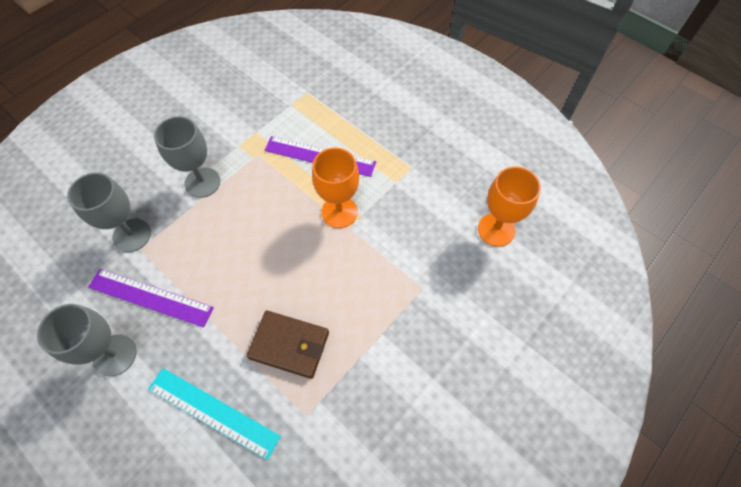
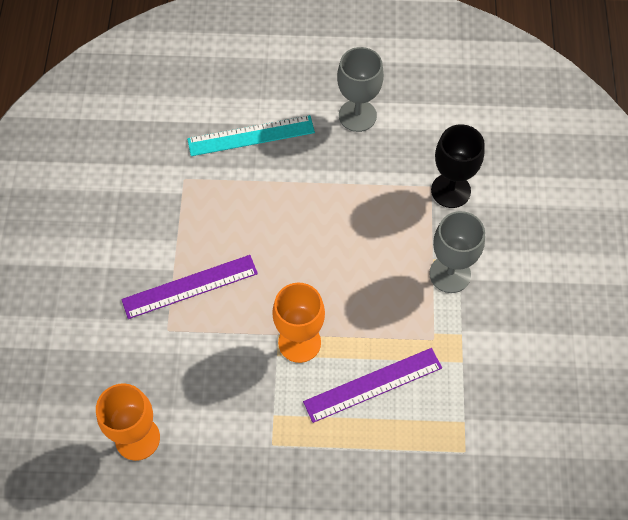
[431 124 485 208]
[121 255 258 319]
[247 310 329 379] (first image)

# # # # #

## Exercise objective:
Give back the material above exactly as written, but omit the images.

## Answer box:
[431 124 485 208]
[121 255 258 319]
[247 310 329 379] (first image)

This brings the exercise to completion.